**Exercise prompt:**
Images aside, return all the entries exactly.

========================================================================

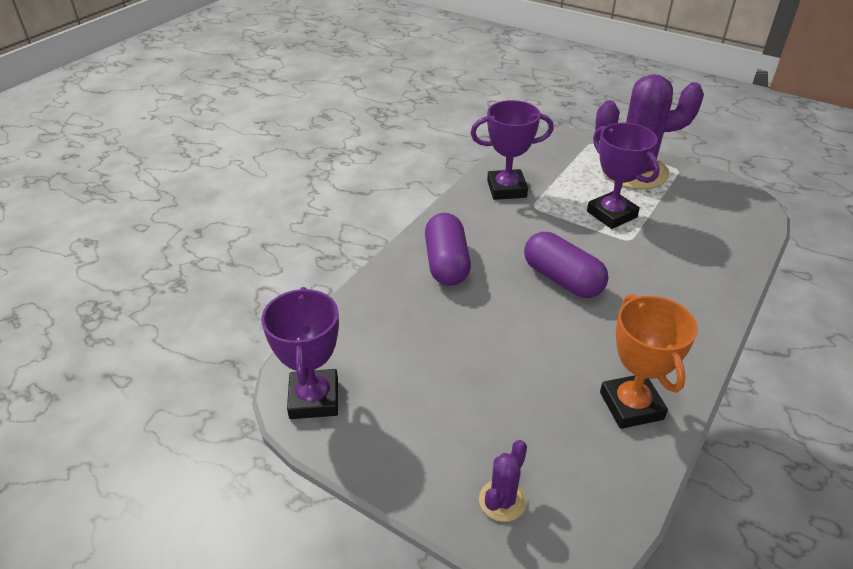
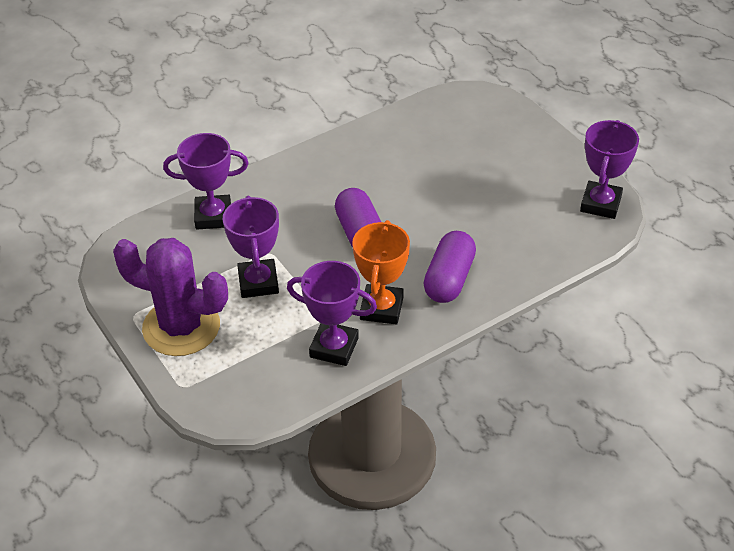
camera: 155 degrees left, 5 degrees up
(502, 500) = (503, 120): purple cactus -> none
(631, 405) = (388, 140): orange trophy -> orange trophy (381, 308)
(715, 255) = (213, 216): none -> purple trophy

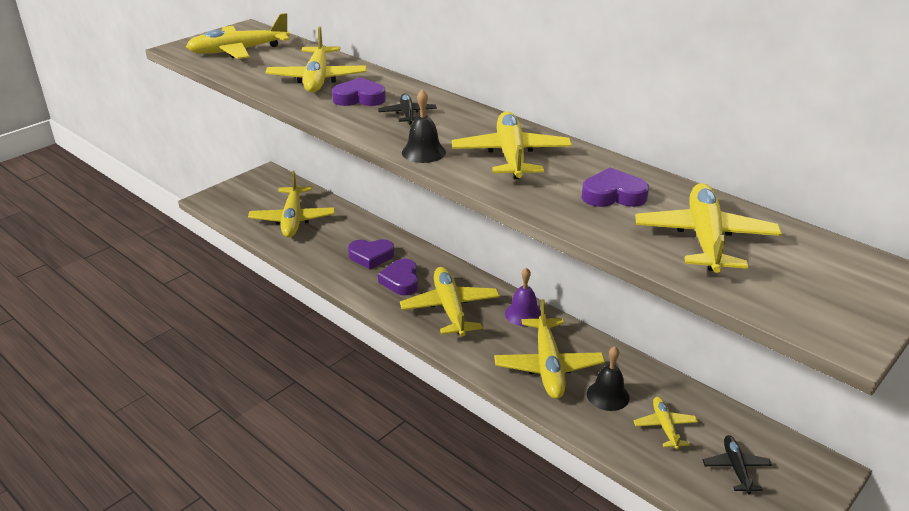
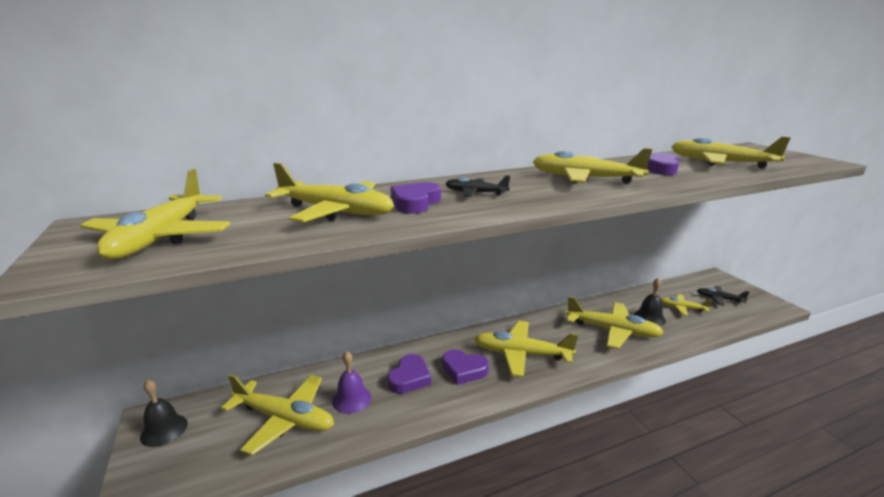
camera: 65 degrees left, 10 degrees down
(423, 152) = (563, 199): black bell -> black bell (164, 430)
(523, 314) = (545, 323): purple bell -> purple bell (351, 399)

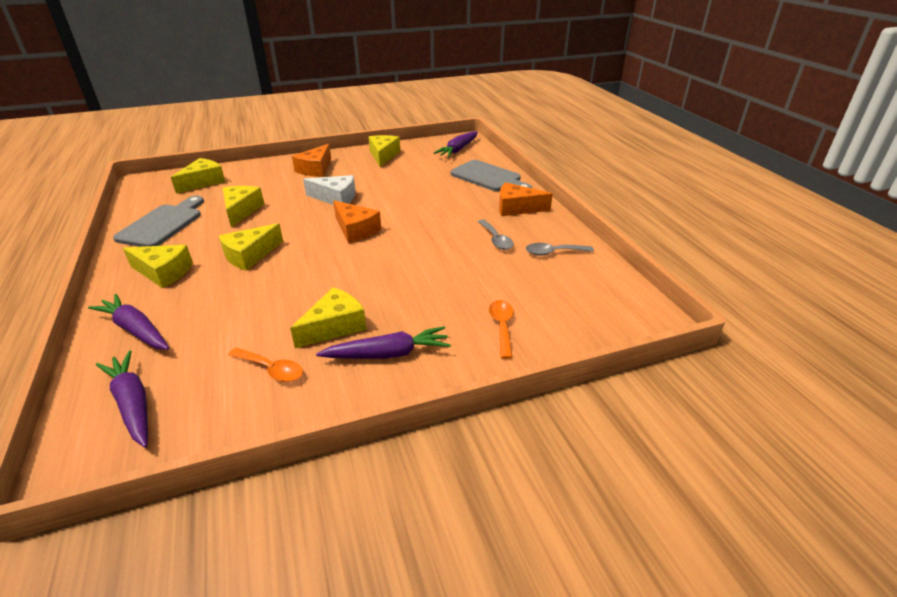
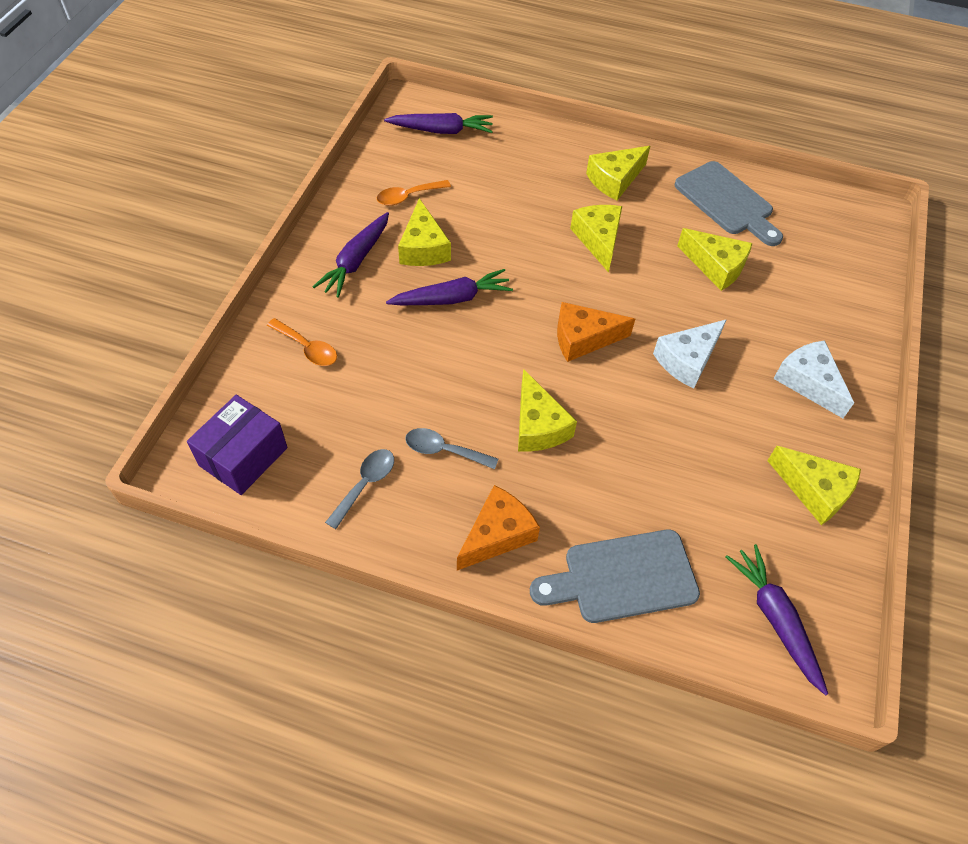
camera: 125 degrees right, 20 degrees up
(135, 330) = (532, 148): purple carrot -> purple carrot (452, 298)
(203, 182) = (834, 261): yellow cheese -> yellow cheese (538, 425)
(315, 169) = (808, 382): orange cheese -> white cheese
(611, 302) = (243, 456): none -> purple box

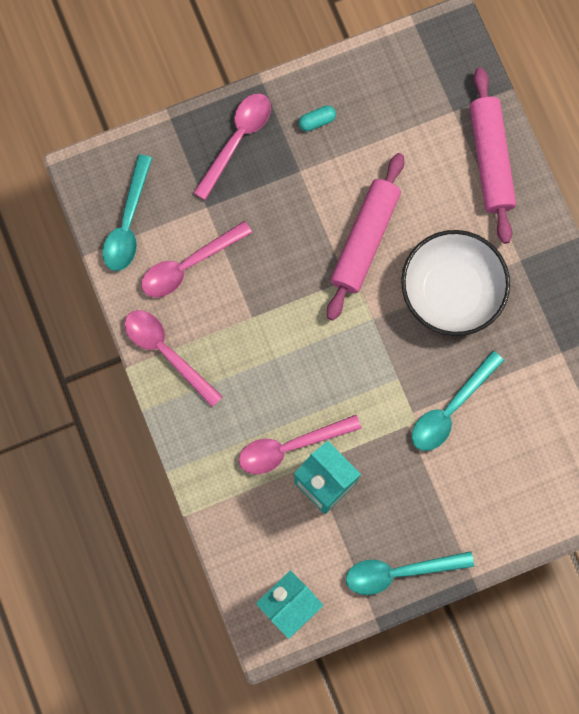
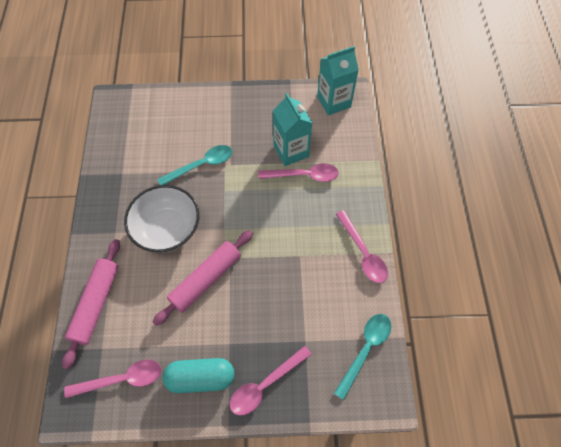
camera: 160 degrees left, 15 degrees down
(188, 265) = (331, 304): pink spoon -> pink spoon (122, 379)
(317, 121) = (201, 377): turquoise capsule -> turquoise capsule, size x2.25
(399, 572) = (268, 99): turquoise spoon -> none

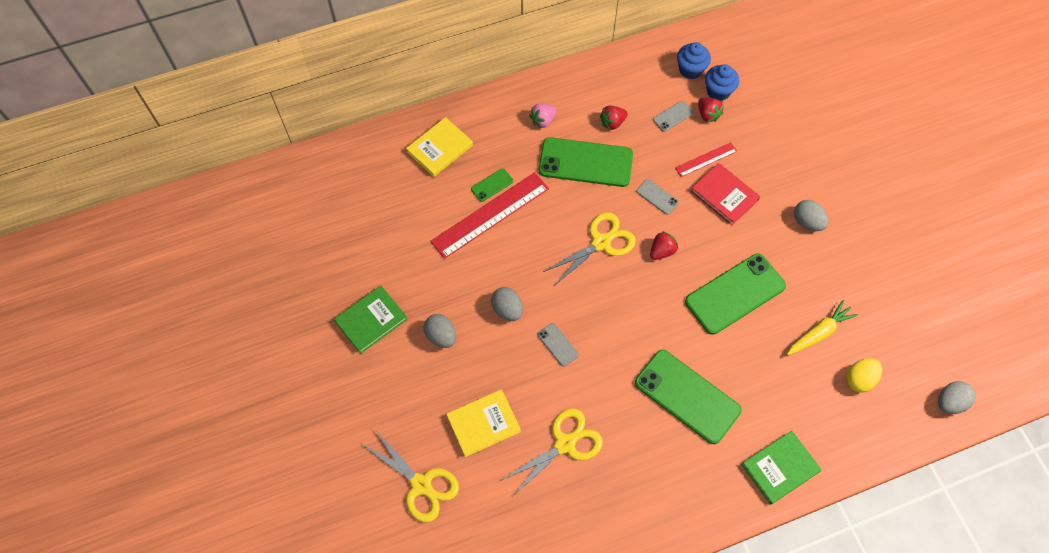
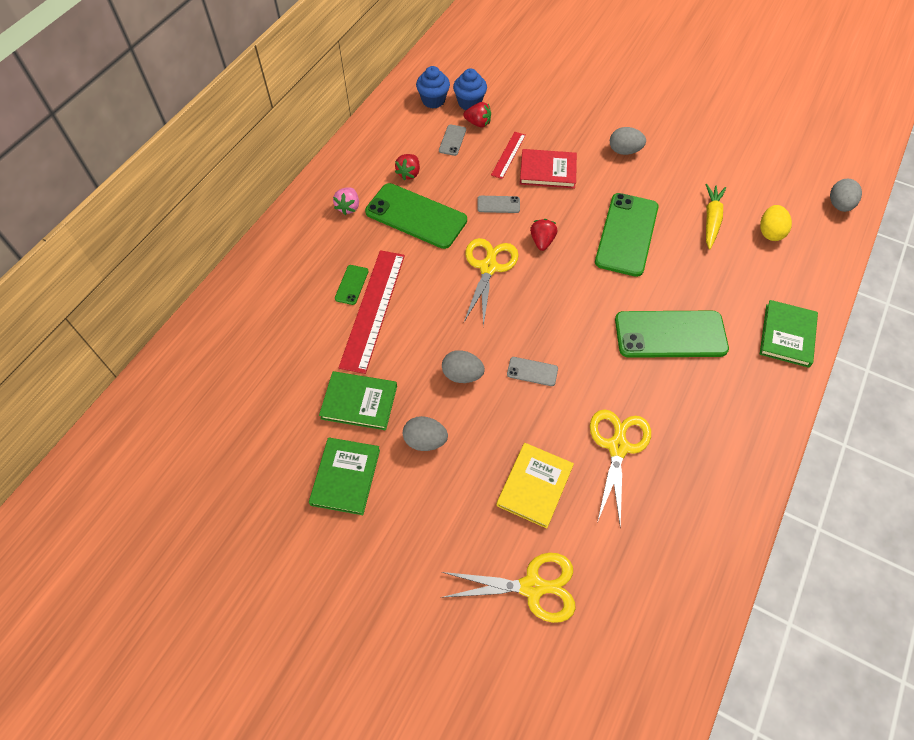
camera: 40 degrees left, 5 degrees down
(423, 276) = (359, 402): none -> green book
(440, 148) = (275, 286): yellow book -> none
(585, 162) = (416, 216): green phone -> green phone turned 60 degrees clockwise

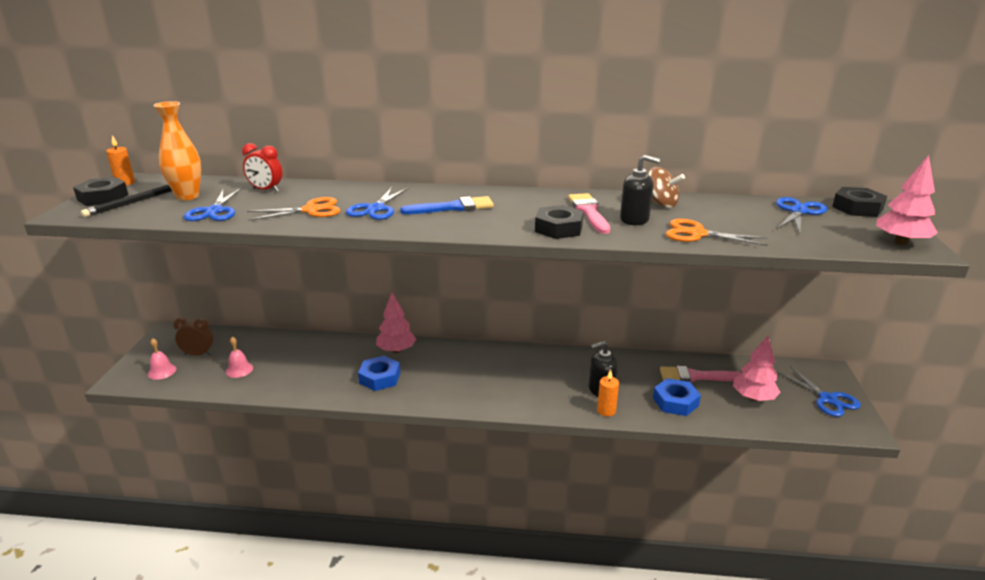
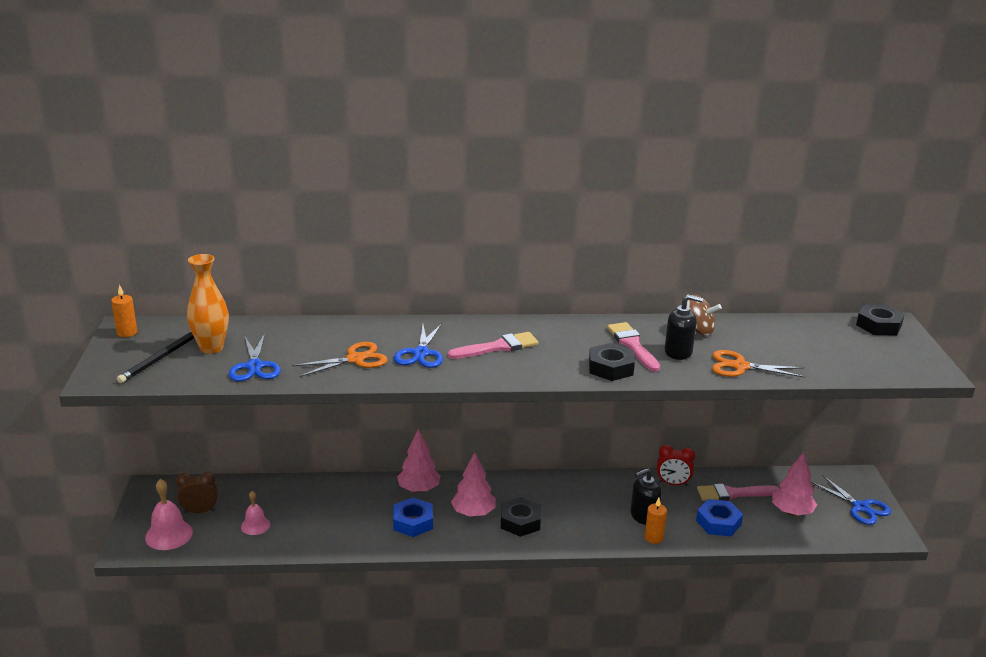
camera: 10 degrees left, 0 degrees up
(103, 197) = (118, 355): black nut -> black nut (520, 521)
(162, 371) = (169, 535): pink bell -> pink bell, size x1.57
(266, 190) = (291, 334): red clock -> red clock (673, 483)
(453, 207) = (498, 347): blue brush -> pink brush
(798, 212) = (826, 333): blue scissors -> none
(900, 242) = (918, 365): pink tree -> pink tree (473, 513)

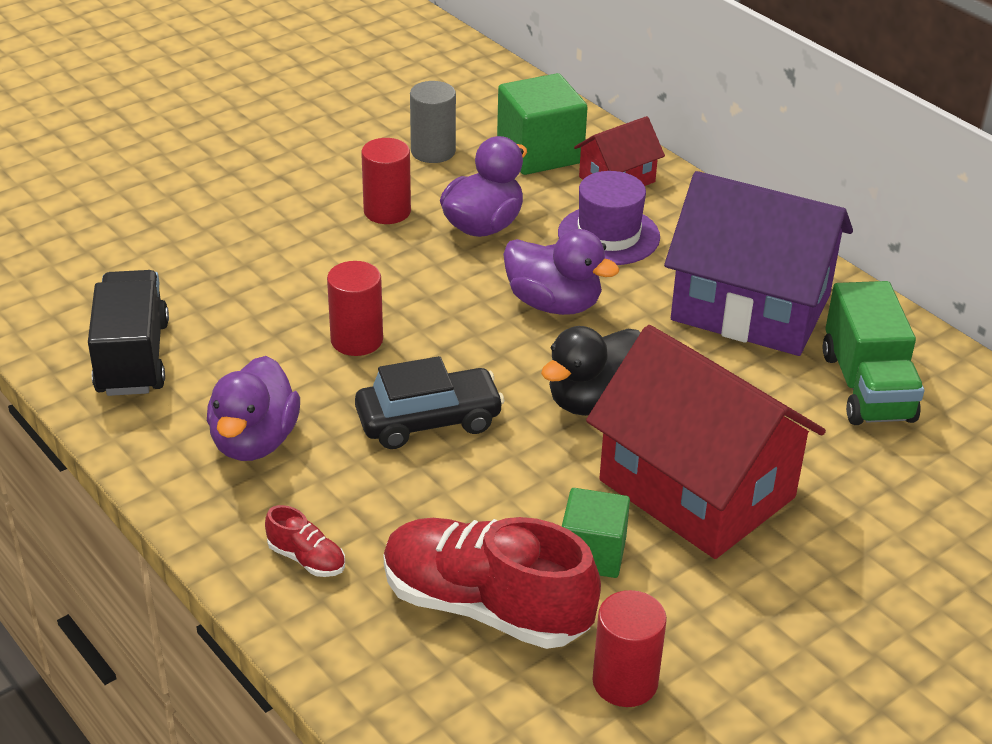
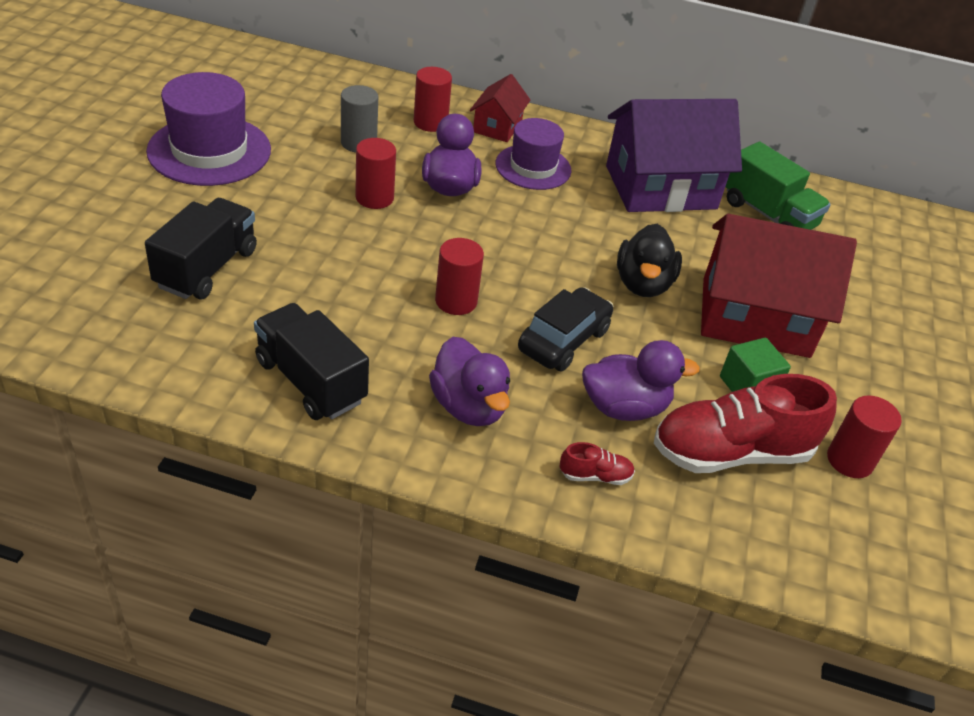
camera: 40 degrees left, 5 degrees up
(150, 224) = (207, 268): none -> black truck
(270, 116) = (209, 150): none -> purple hat
(540, 153) = (430, 122): green cube -> red cylinder
(554, 304) = (551, 226): purple duck -> purple duck (624, 407)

========================================================================

**Exercise solution:**
camera: 155 degrees left, 5 degrees up
(502, 500) = (503, 120): purple cactus -> none
(631, 405) = (388, 140): orange trophy -> orange trophy (381, 308)
(715, 255) = (213, 216): none -> purple trophy

camera: 65 degrees left, 10 degrees down
(423, 152) = (563, 199): black bell -> black bell (164, 430)
(523, 314) = (545, 323): purple bell -> purple bell (351, 399)

camera: 125 degrees right, 20 degrees up
(135, 330) = (532, 148): purple carrot -> purple carrot (452, 298)
(203, 182) = (834, 261): yellow cheese -> yellow cheese (538, 425)
(315, 169) = (808, 382): orange cheese -> white cheese
(611, 302) = (243, 456): none -> purple box

camera: 160 degrees left, 15 degrees down
(188, 265) = (331, 304): pink spoon -> pink spoon (122, 379)
(317, 121) = (201, 377): turquoise capsule -> turquoise capsule, size x2.25
(399, 572) = (268, 99): turquoise spoon -> none

camera: 40 degrees left, 5 degrees down
(423, 276) = (359, 402): none -> green book
(440, 148) = (275, 286): yellow book -> none
(585, 162) = (416, 216): green phone -> green phone turned 60 degrees clockwise

camera: 10 degrees left, 0 degrees up
(103, 197) = (118, 355): black nut -> black nut (520, 521)
(162, 371) = (169, 535): pink bell -> pink bell, size x1.57
(266, 190) = (291, 334): red clock -> red clock (673, 483)
(453, 207) = (498, 347): blue brush -> pink brush
(798, 212) = (826, 333): blue scissors -> none
(900, 242) = (918, 365): pink tree -> pink tree (473, 513)

camera: 40 degrees left, 5 degrees up
(150, 224) = (207, 268): none -> black truck
(270, 116) = (209, 150): none -> purple hat
(540, 153) = (430, 122): green cube -> red cylinder
(554, 304) = (551, 226): purple duck -> purple duck (624, 407)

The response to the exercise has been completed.